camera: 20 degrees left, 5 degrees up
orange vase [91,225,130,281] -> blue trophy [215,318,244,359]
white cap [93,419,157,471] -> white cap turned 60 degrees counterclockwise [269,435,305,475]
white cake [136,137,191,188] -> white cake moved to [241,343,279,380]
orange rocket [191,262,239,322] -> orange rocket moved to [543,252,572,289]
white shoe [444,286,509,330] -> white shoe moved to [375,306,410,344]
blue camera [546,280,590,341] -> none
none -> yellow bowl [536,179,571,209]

* * *

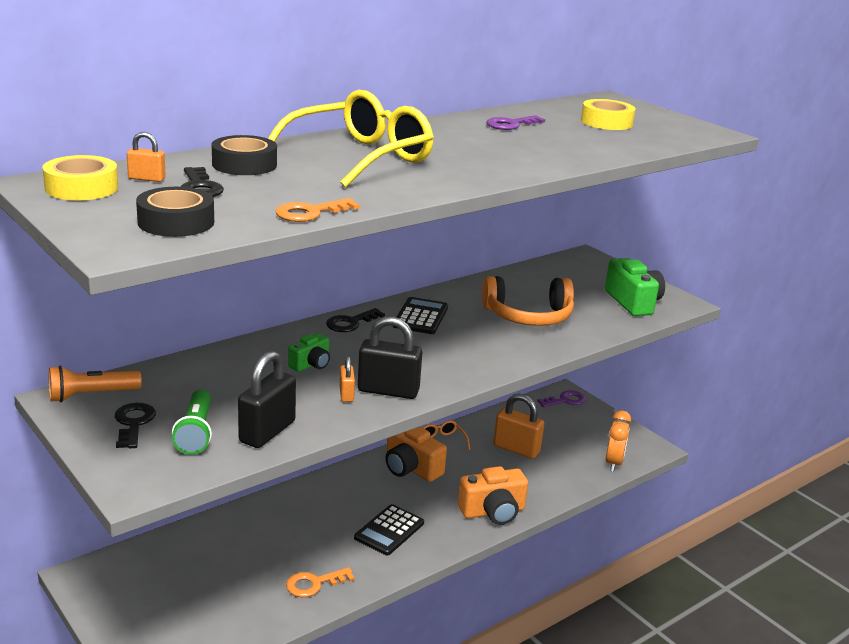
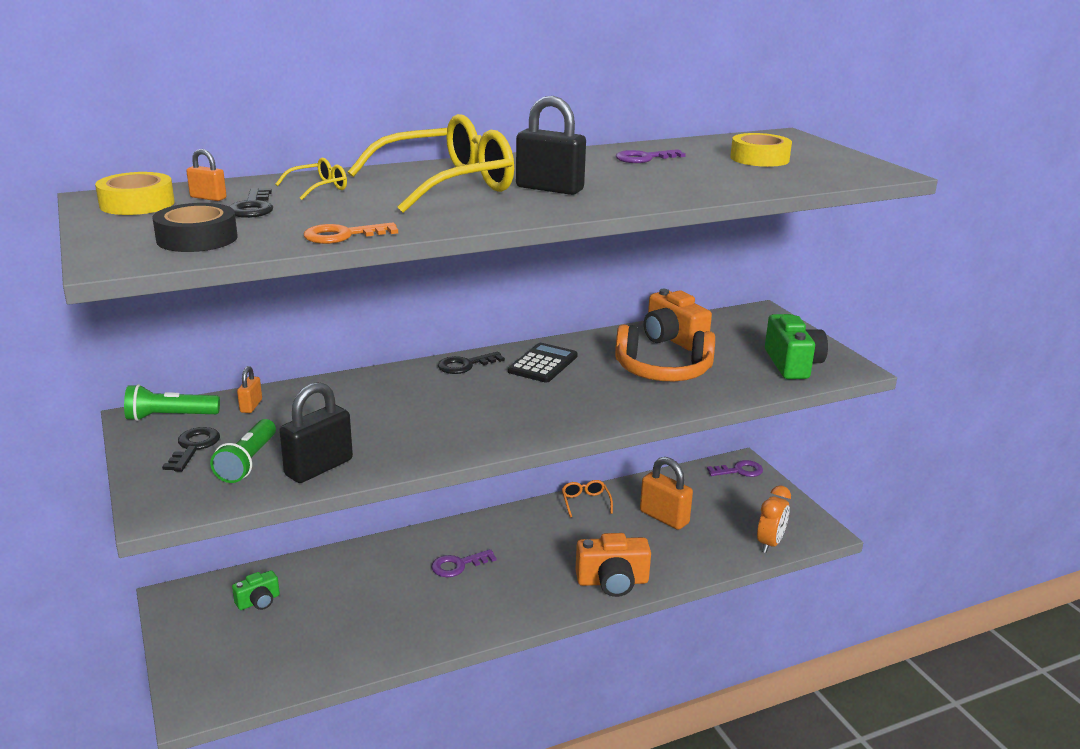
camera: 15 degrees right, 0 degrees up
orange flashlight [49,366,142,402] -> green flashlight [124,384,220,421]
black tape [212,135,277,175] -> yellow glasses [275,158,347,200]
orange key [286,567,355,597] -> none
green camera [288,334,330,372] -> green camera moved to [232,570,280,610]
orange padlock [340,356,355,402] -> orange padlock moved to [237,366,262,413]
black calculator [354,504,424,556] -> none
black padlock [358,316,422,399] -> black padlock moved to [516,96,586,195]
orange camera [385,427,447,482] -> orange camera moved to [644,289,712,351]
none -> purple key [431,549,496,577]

==

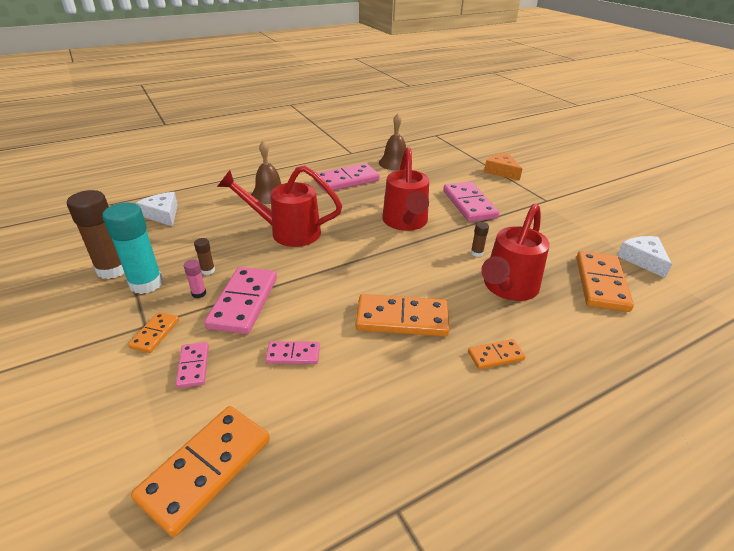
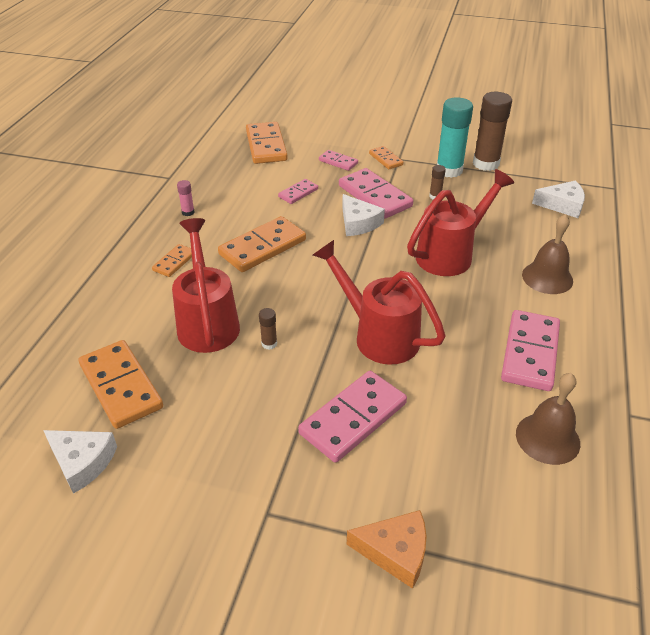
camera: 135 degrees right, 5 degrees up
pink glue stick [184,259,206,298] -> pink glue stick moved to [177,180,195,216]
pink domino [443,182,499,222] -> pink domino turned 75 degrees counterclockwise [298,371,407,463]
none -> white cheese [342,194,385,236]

**What you have to do**
Using the records above, restate word for word the lines from the one with "camera: 20 degrees left, 5 degrees up" through the one with "none -> yellow bowl [536,179,571,209]", both included.

**Solution to the problem**
camera: 20 degrees left, 5 degrees up
orange vase [91,225,130,281] -> blue trophy [215,318,244,359]
white cap [93,419,157,471] -> white cap turned 60 degrees counterclockwise [269,435,305,475]
white cake [136,137,191,188] -> white cake moved to [241,343,279,380]
orange rocket [191,262,239,322] -> orange rocket moved to [543,252,572,289]
white shoe [444,286,509,330] -> white shoe moved to [375,306,410,344]
blue camera [546,280,590,341] -> none
none -> yellow bowl [536,179,571,209]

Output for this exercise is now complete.